To do: Locate the line bearing "(469, 271) = (276, 364): grey" in the material below, then reproduce it and each following line up to and including the line bearing "(581, 259) = (187, 536): none".
----- Listed records
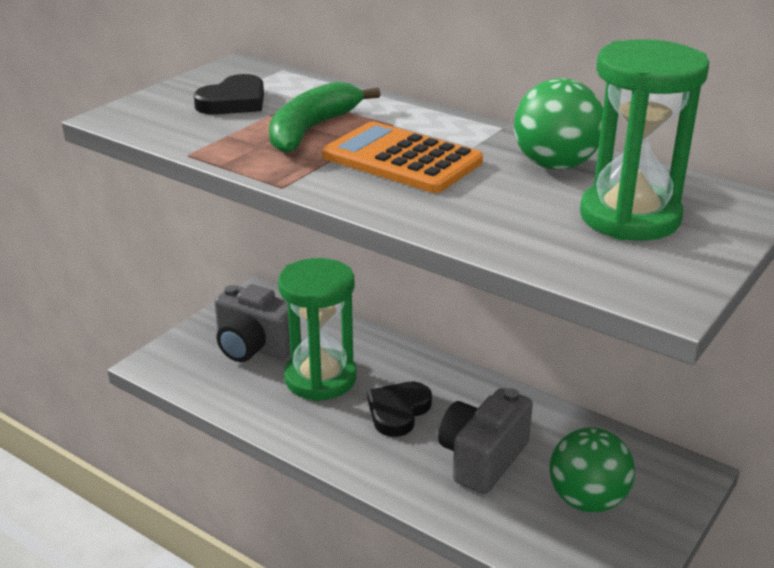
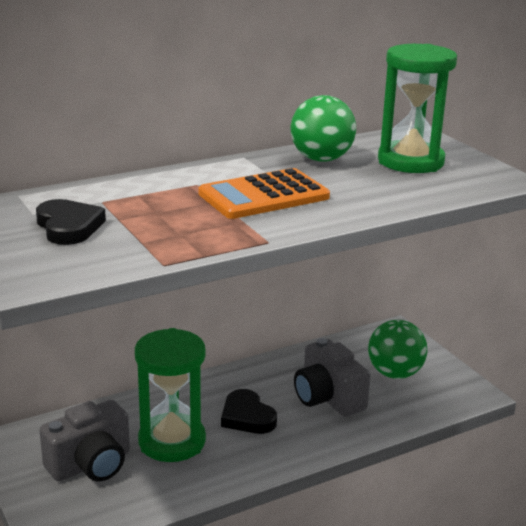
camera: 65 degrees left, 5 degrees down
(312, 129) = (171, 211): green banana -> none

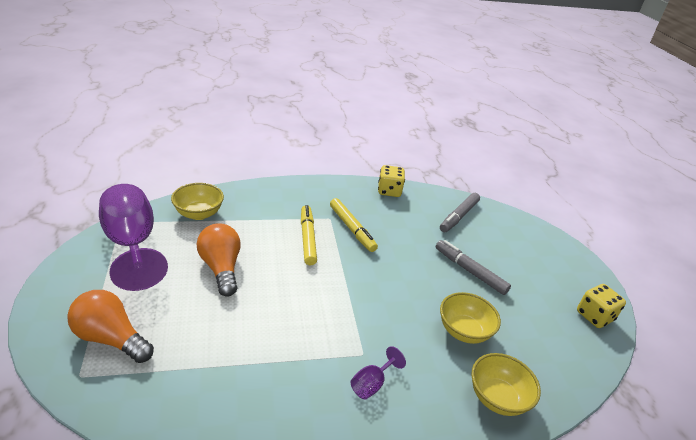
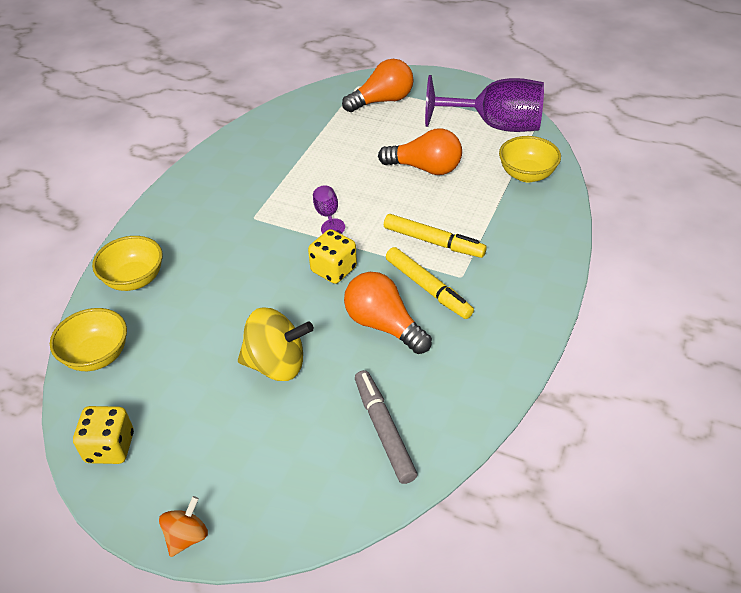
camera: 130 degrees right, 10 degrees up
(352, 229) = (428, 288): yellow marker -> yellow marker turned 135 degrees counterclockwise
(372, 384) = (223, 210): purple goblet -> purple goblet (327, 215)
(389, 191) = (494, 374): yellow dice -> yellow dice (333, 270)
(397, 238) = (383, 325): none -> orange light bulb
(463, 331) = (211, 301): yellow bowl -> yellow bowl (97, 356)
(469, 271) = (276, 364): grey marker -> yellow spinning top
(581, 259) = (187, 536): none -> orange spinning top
----------
----- Listed records
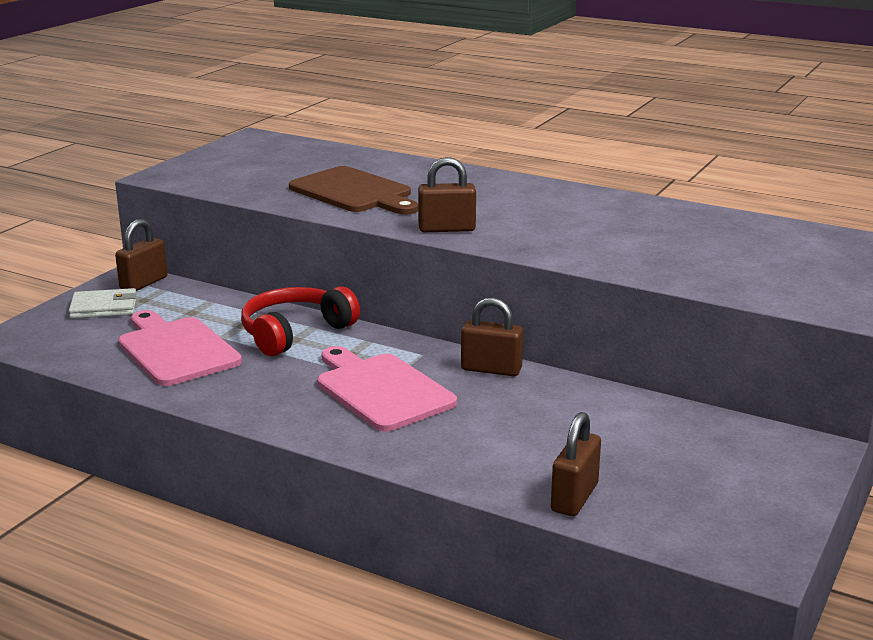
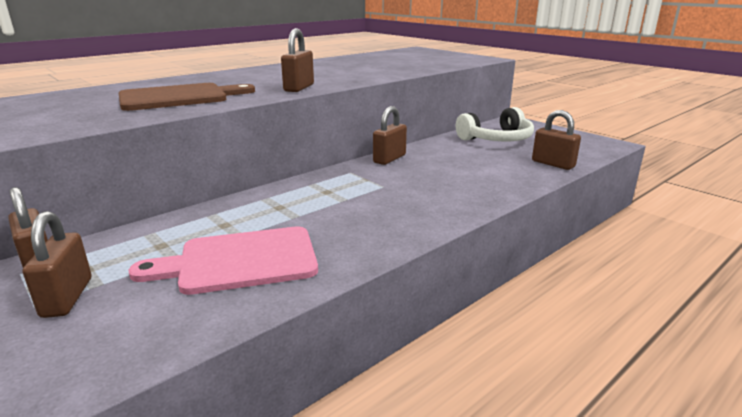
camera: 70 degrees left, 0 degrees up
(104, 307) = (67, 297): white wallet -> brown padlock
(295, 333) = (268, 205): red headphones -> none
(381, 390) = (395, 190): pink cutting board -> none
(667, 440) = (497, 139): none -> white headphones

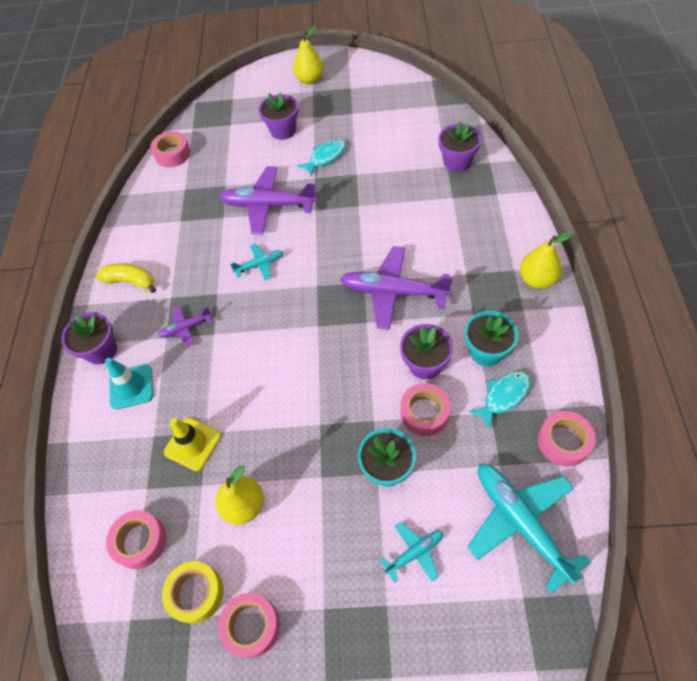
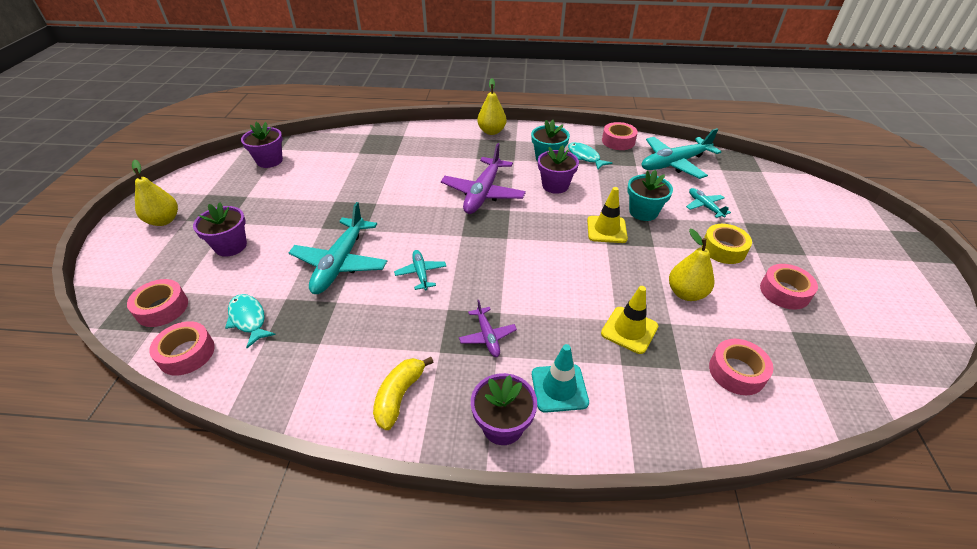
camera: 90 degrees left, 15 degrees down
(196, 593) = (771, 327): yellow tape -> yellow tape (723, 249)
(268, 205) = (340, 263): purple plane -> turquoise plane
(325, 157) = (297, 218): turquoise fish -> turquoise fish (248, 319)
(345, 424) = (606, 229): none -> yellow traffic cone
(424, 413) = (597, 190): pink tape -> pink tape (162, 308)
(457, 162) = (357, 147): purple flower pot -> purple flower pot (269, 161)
----------
----- Listed records
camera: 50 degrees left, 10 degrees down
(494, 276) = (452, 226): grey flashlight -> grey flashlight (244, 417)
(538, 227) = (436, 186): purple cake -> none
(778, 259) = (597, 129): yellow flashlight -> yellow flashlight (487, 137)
----------
Output for this exercise:
(469, 271) = (276, 364): grey marker -> yellow spinning top
(581, 259) = (187, 536): none -> orange spinning top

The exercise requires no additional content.